EXERCISE PROMPT =
Reproduce, word for word, all of the records; the pictures stay out.

★ ★ ★

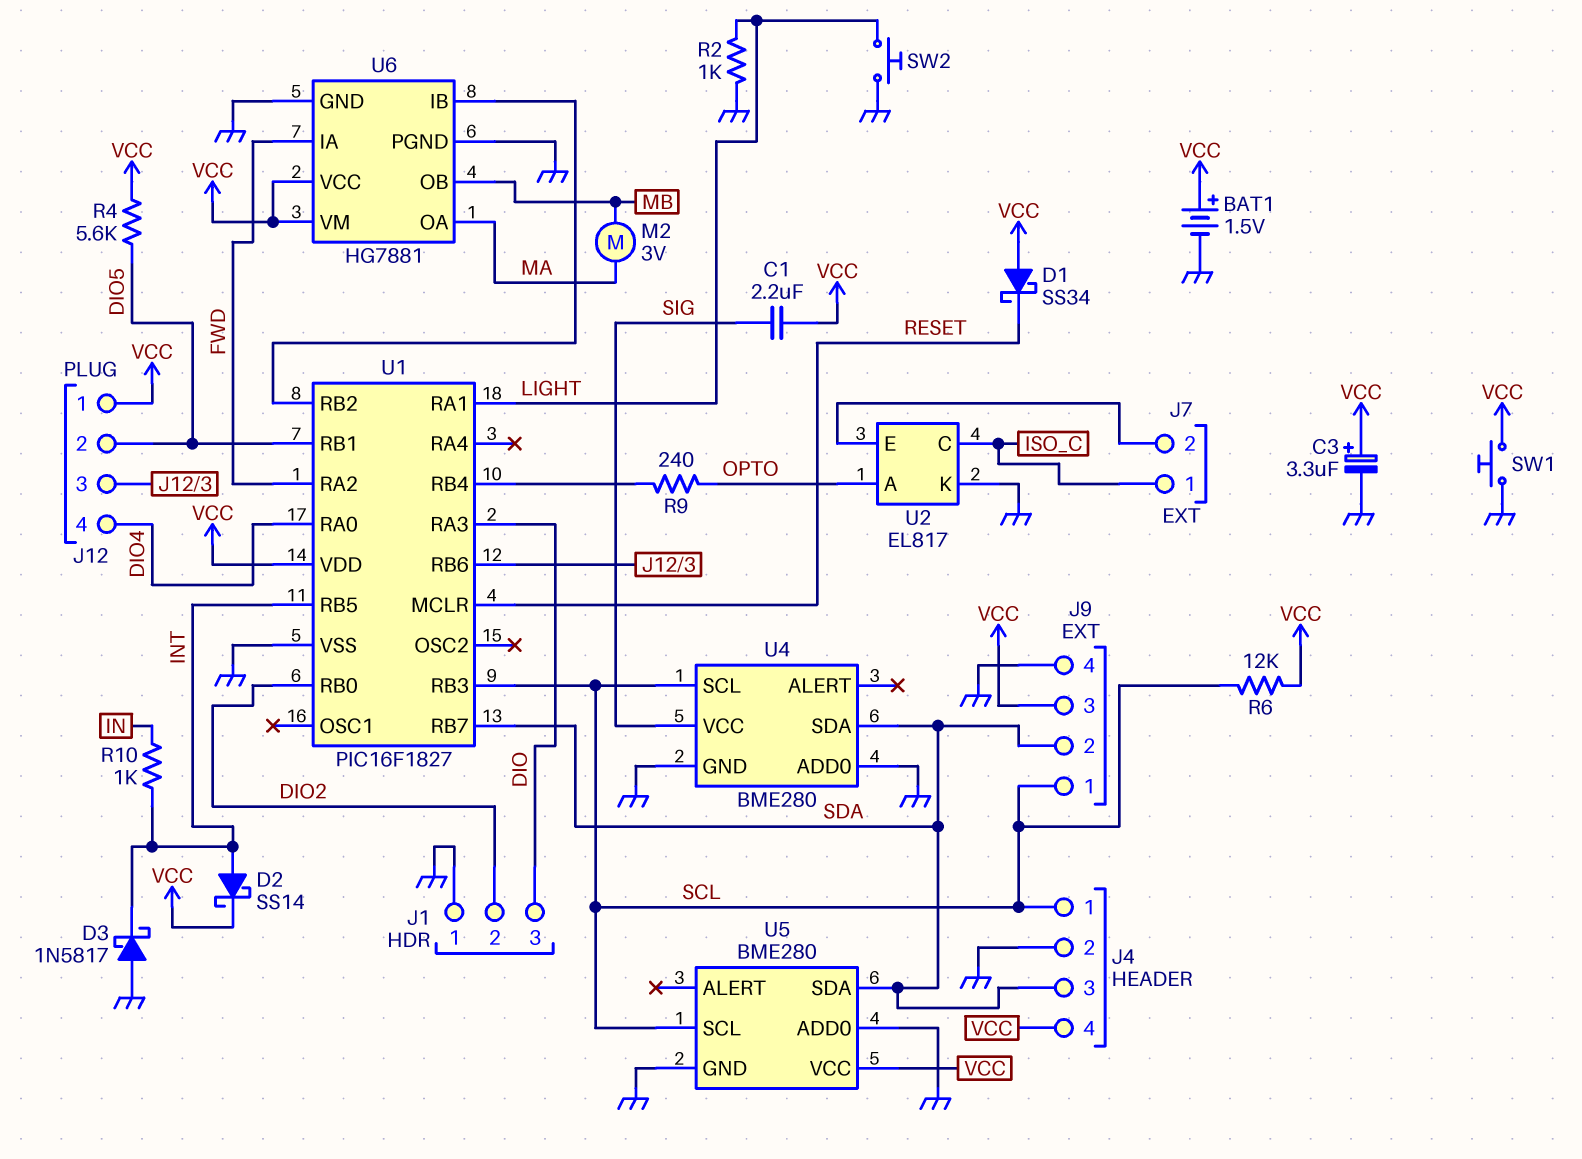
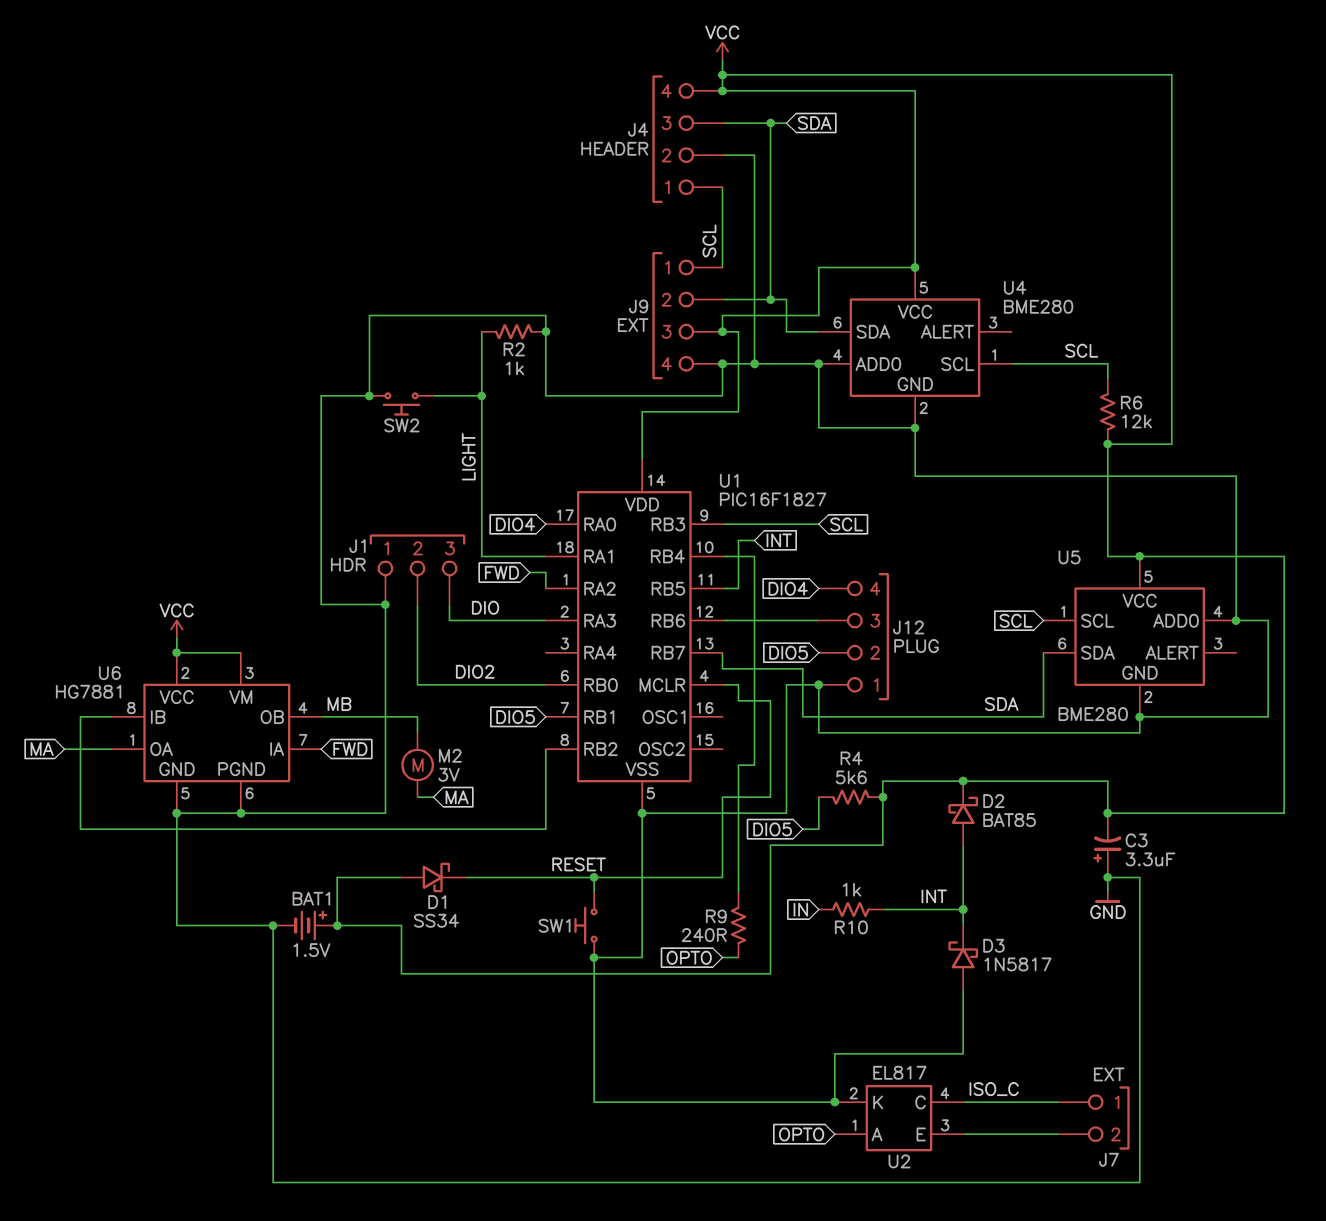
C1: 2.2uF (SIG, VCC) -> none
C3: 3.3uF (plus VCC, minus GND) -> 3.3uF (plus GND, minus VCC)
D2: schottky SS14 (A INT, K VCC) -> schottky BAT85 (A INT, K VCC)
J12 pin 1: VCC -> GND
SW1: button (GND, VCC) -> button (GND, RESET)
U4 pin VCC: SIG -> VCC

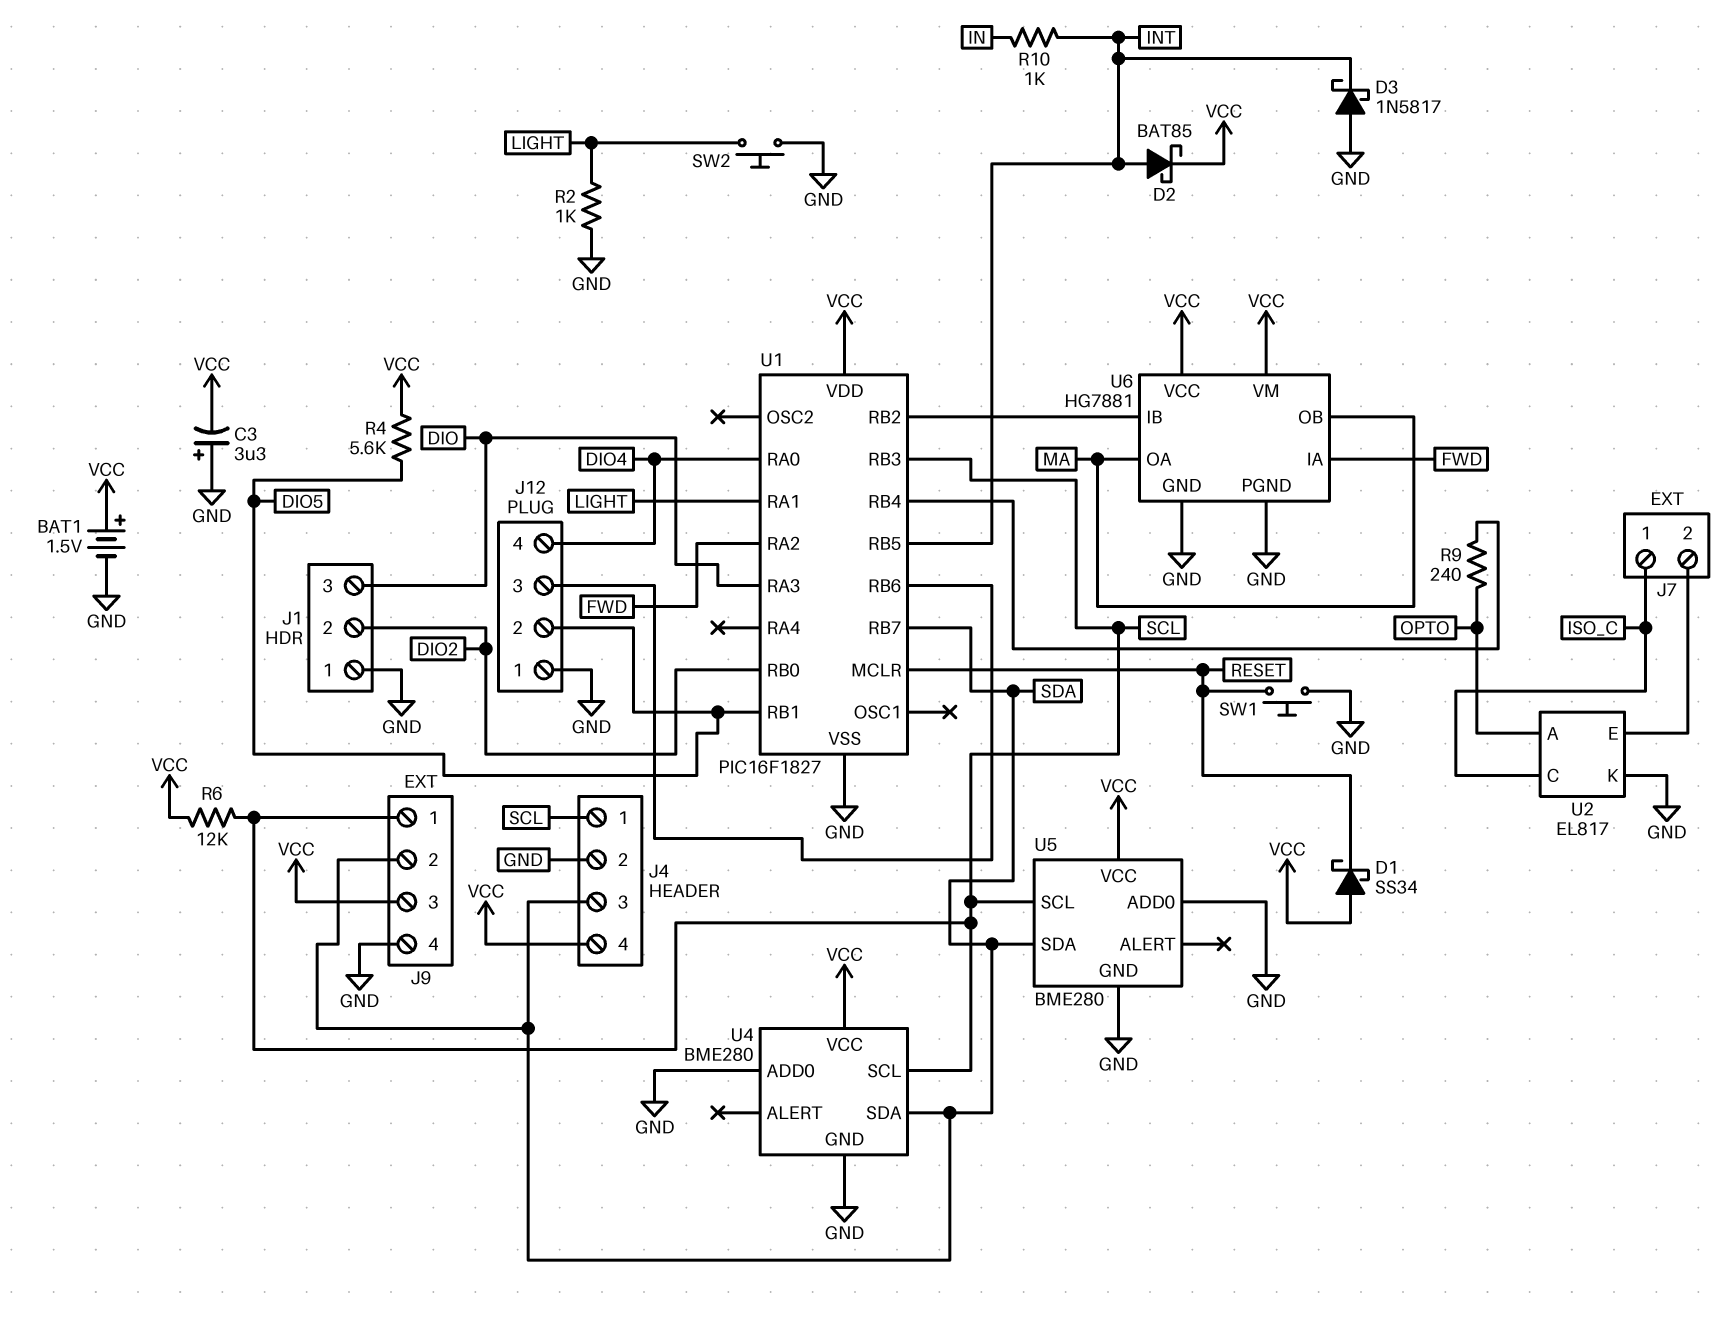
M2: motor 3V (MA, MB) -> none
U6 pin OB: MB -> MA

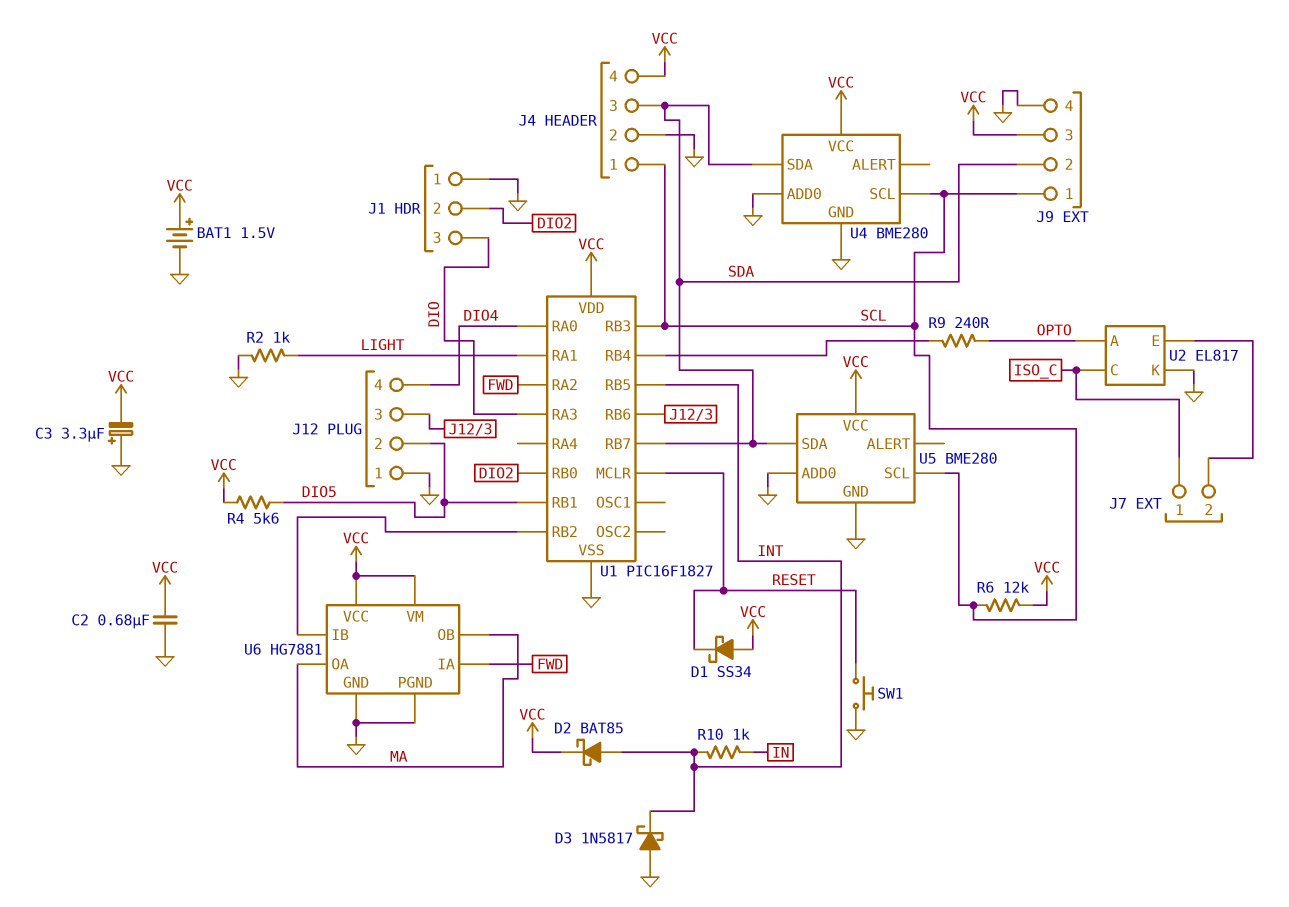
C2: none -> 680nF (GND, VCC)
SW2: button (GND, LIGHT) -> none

★ ★ ★

EXERCISE ANSWER =
C1: 2.2uF (SIG, VCC) -> none
C3: 3.3uF (plus VCC, minus GND) -> 3.3uF (plus GND, minus VCC)
D2: schottky SS14 (A INT, K VCC) -> schottky BAT85 (A INT, K VCC)
J12 pin 1: VCC -> GND
SW1: button (GND, VCC) -> button (GND, RESET)
U4 pin VCC: SIG -> VCC

M2: motor 3V (MA, MB) -> none
U6 pin OB: MB -> MA

C2: none -> 680nF (GND, VCC)
SW2: button (GND, LIGHT) -> none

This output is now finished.